**Exercise material:**

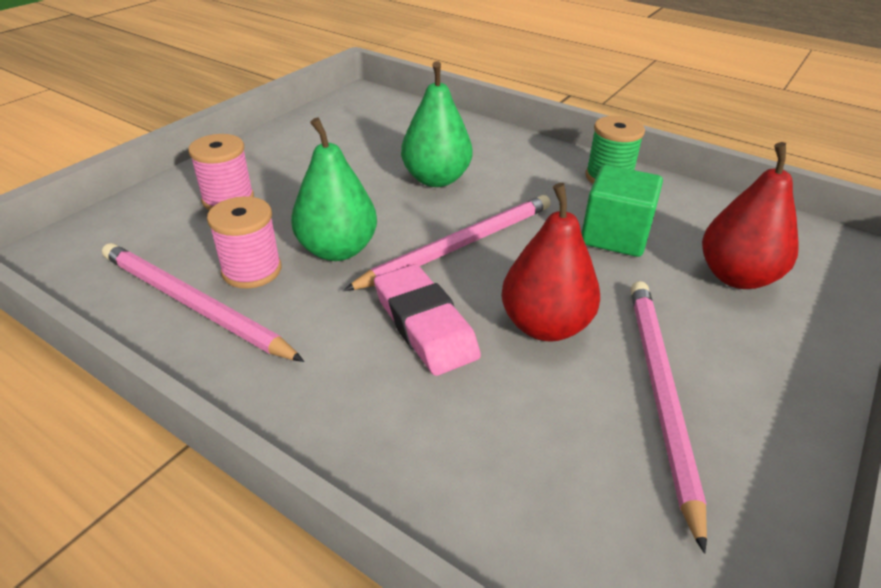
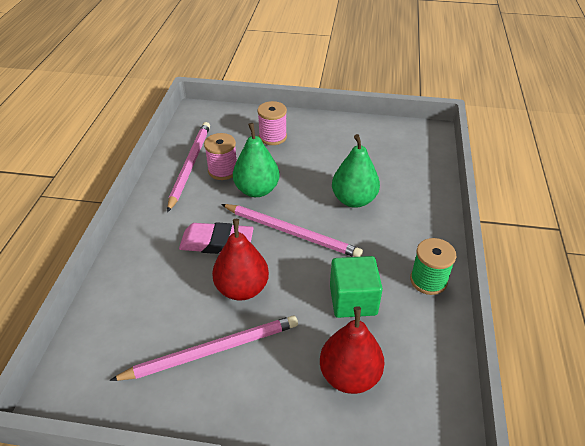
camera: 65 degrees right, 5 degrees up
(424, 325) = (217, 242): pink eraser -> pink eraser turned 60 degrees clockwise

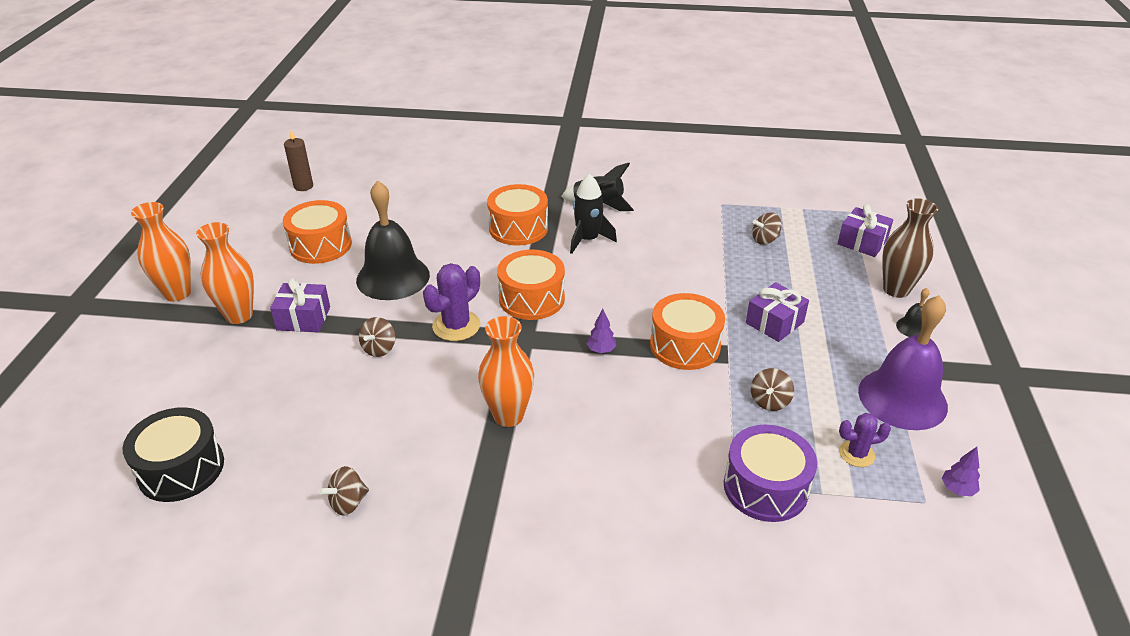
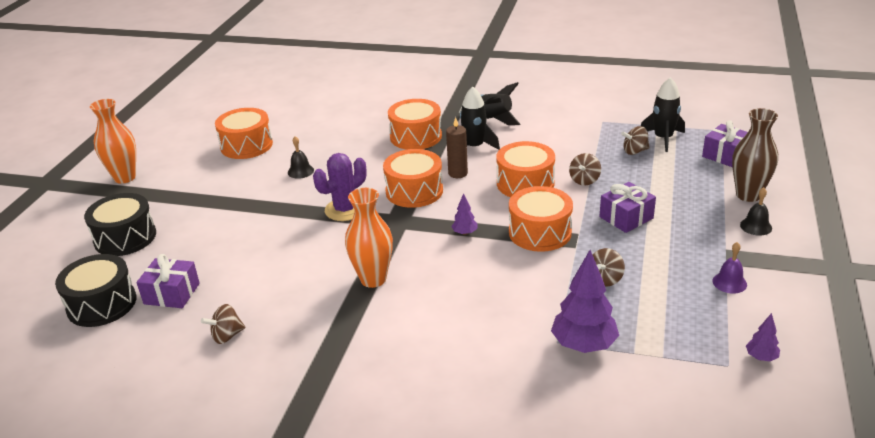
camera: 10 degrees right, 5 degrees down
(194, 375) = (125, 237): none -> black drum
(239, 315) = (170, 195): orange vase -> none
(303, 186) = (242, 100): brown candle -> brown candle (458, 173)
(303, 318) = (221, 199): purple gift -> purple gift (172, 294)
(379, 349) = (277, 224): brown spinning top -> brown spinning top (584, 180)
(393, 277) = (300, 171): black bell -> black bell, size x0.42
(655, 284) = (525, 183): none -> orange drum
(765, 487) = (583, 345): purple drum -> purple tree
(791, 223) = (663, 139): none -> black rocket
(856, 454) = (674, 324): purple cactus -> none
(902, 398) = (729, 282): purple bell -> purple bell, size x0.42

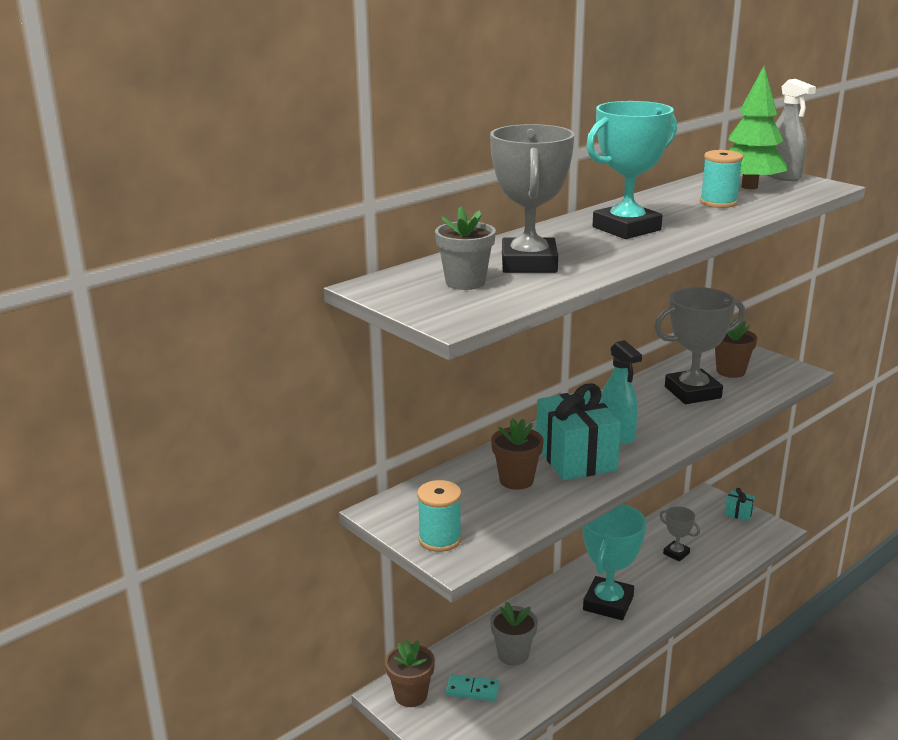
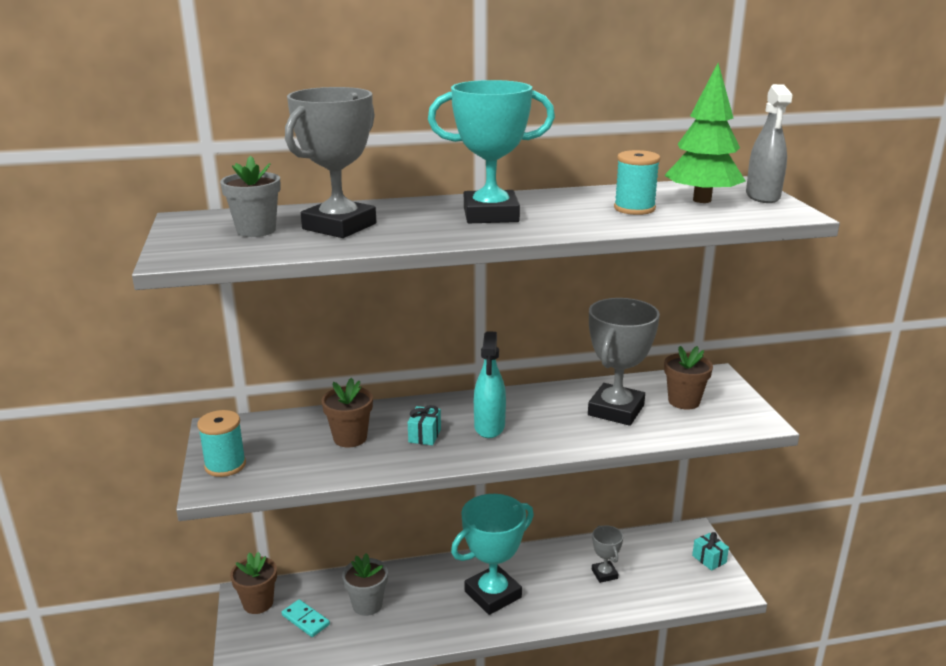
camera: 30 degrees right, 0 degrees up
(575, 458) = (424, 435): turquoise gift -> turquoise gift, size x0.44
(692, 392) = (616, 410): grey trophy -> grey trophy turned 75 degrees counterclockwise

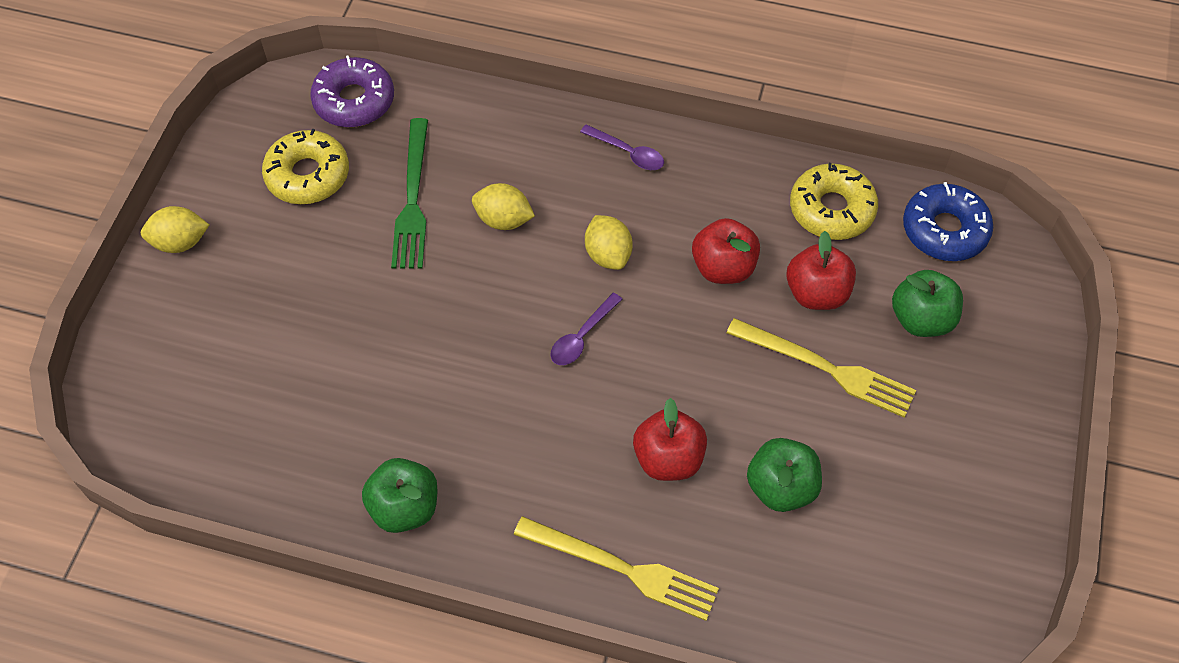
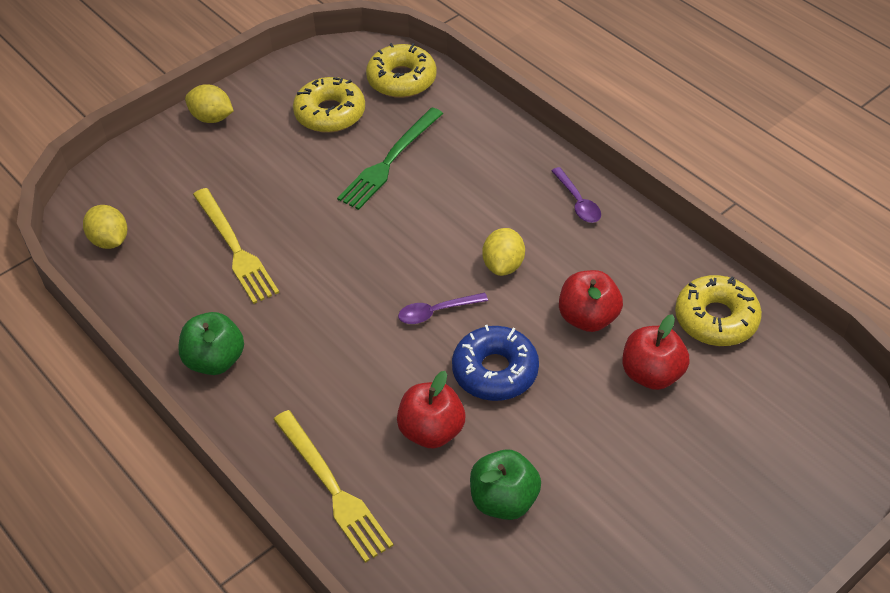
camera: 35 degrees right, 10 degrees down
(354, 101) = (401, 79): purple donut -> yellow donut
(503, 220) = (444, 205): yellow lemon -> yellow lemon (110, 240)
(826, 368) = (614, 434): yellow fork -> yellow fork (235, 248)
(921, 319) = (729, 439): green apple -> none
(944, 230) = (807, 382): blue donut -> blue donut (495, 371)

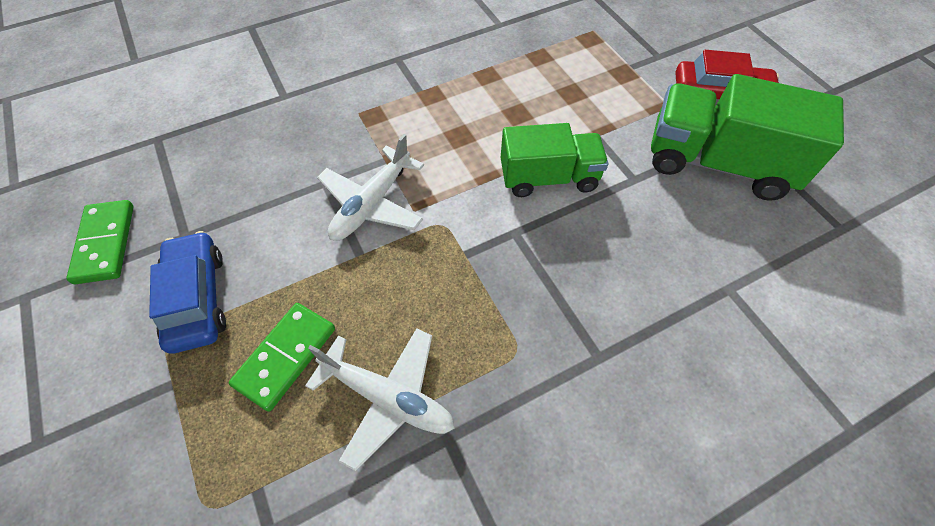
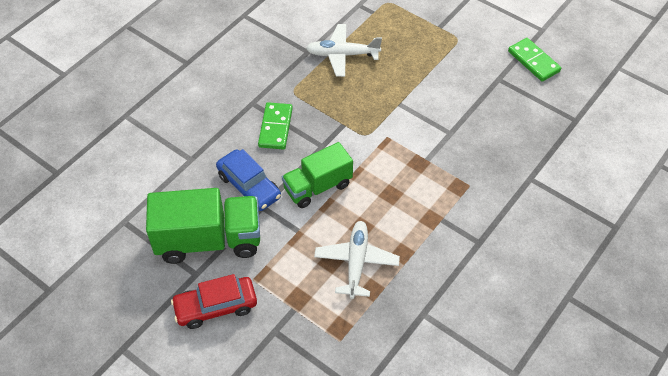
camera: 155 degrees right, 5 degrees down
(197, 298) = (462, 57): blue car -> blue car (249, 186)
(285, 356) = (399, 52): green domino -> green domino (275, 127)
(372, 204) = (413, 131): white plane -> white plane (356, 262)

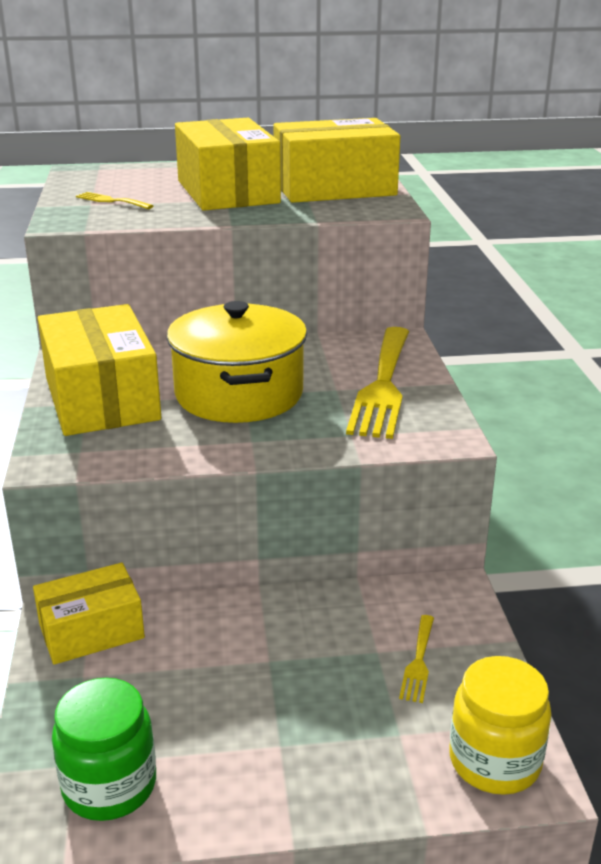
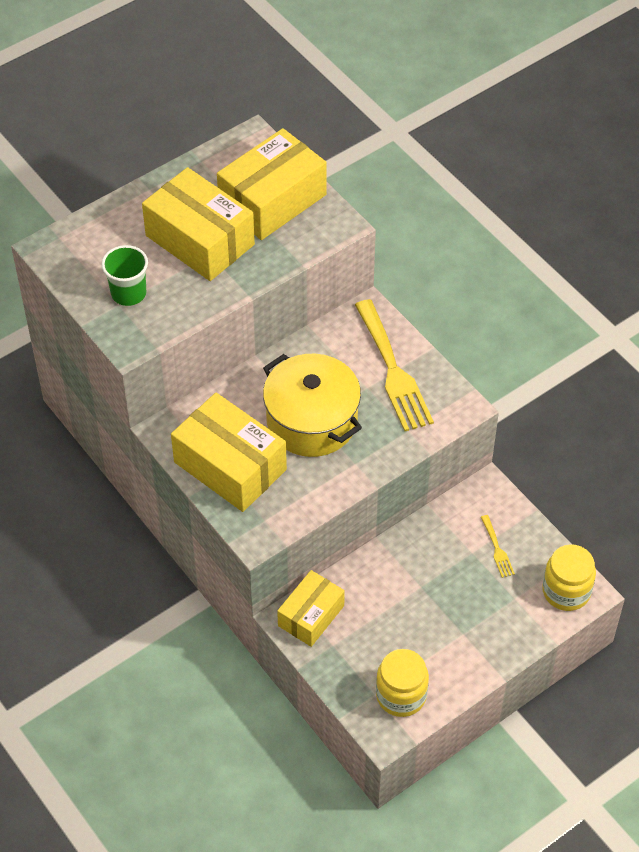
camera: 30 degrees left, 25 degrees up
(109, 785) = (401, 695): green jar -> yellow jar
(111, 201) = (128, 293): yellow fork -> green cup

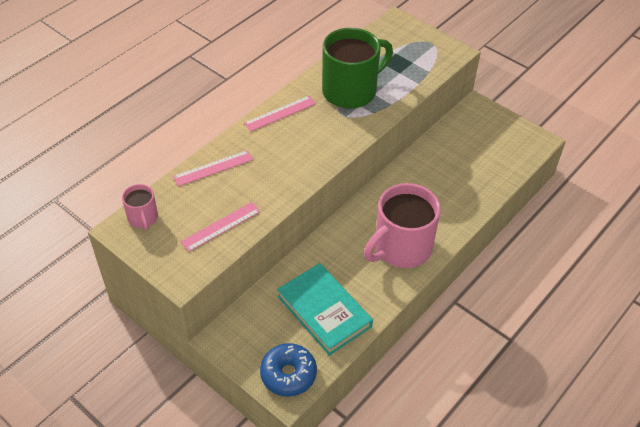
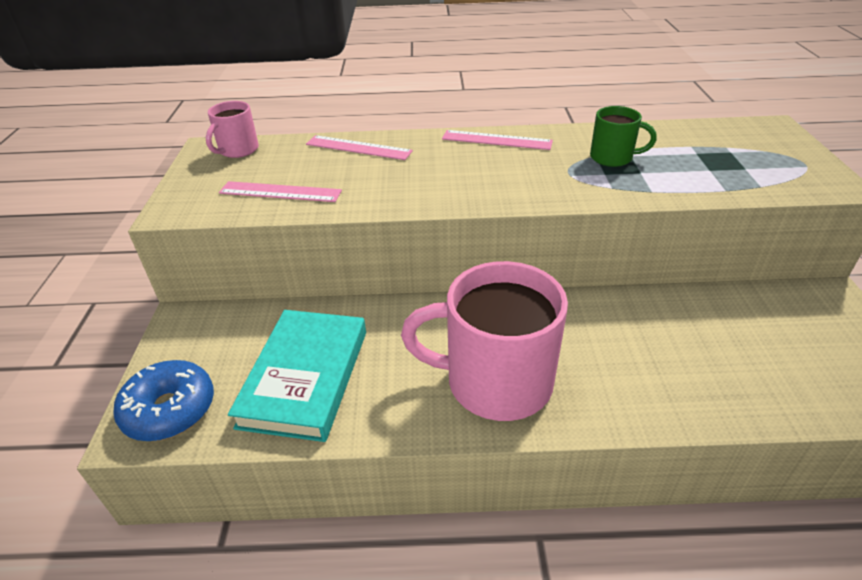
camera: 50 degrees right, 10 degrees down
(351, 91) = (612, 158): green mug -> green mug, size x0.49

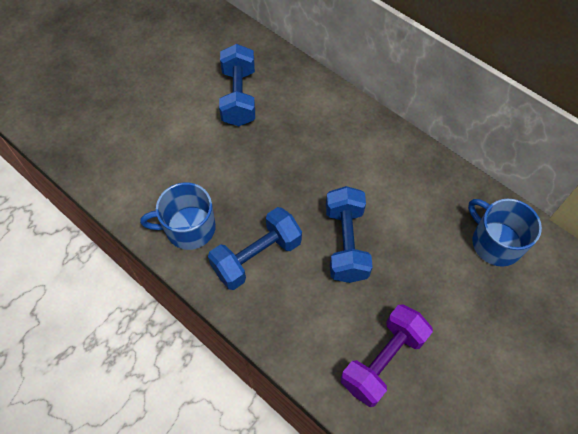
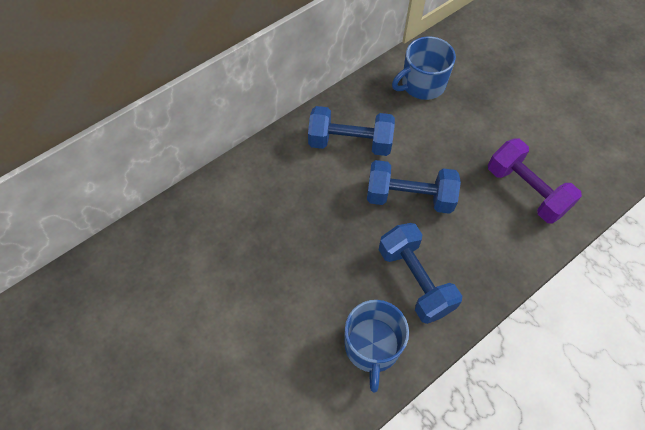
camera: 80 degrees left, 0 degrees up
(239, 97) = (204, 271): blue dumbbell -> blue dumbbell (350, 142)

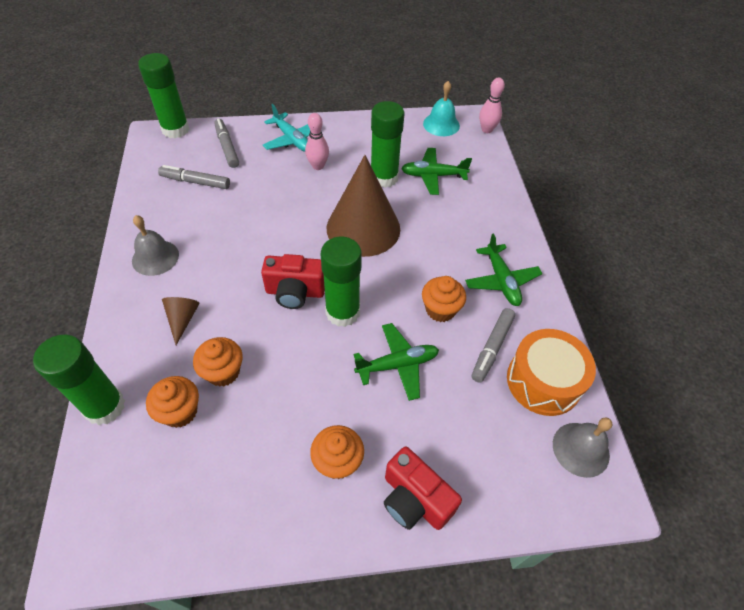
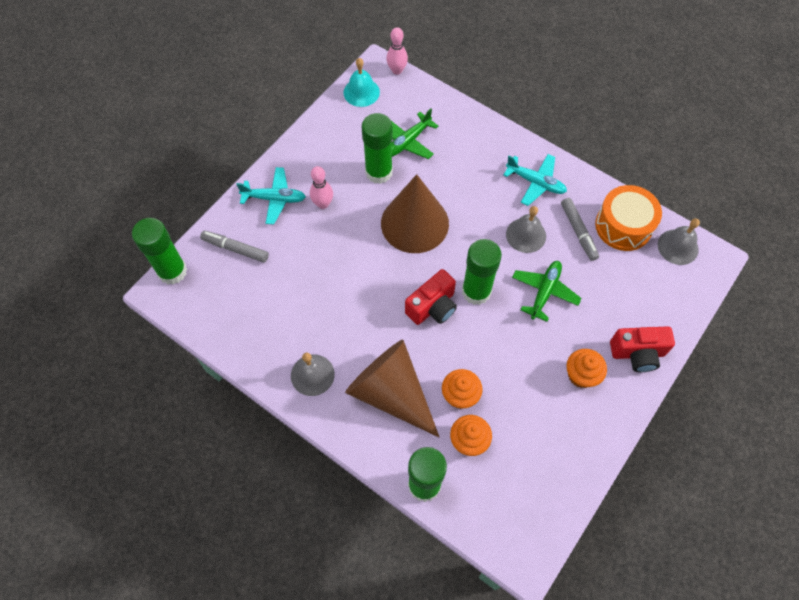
camera: 45 degrees left, 10 degrees up
(182, 319) = (391, 392): brown cone -> brown cone, size x2.38
(195, 182) = (255, 297): grey marker -> none
(440, 310) = (526, 235): orange cupcake -> grey bell
(501, 281) = (535, 183): green plane -> turquoise plane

**What the task requires:** Word for word, restate the line that contains "camera: 45 degrees left, 10 degrees up" and each line after it, up to and including the last line of the listing; include nothing else.

**Task output:**
camera: 45 degrees left, 10 degrees up
(182, 319) = (391, 392): brown cone -> brown cone, size x2.38
(195, 182) = (255, 297): grey marker -> none
(440, 310) = (526, 235): orange cupcake -> grey bell
(501, 281) = (535, 183): green plane -> turquoise plane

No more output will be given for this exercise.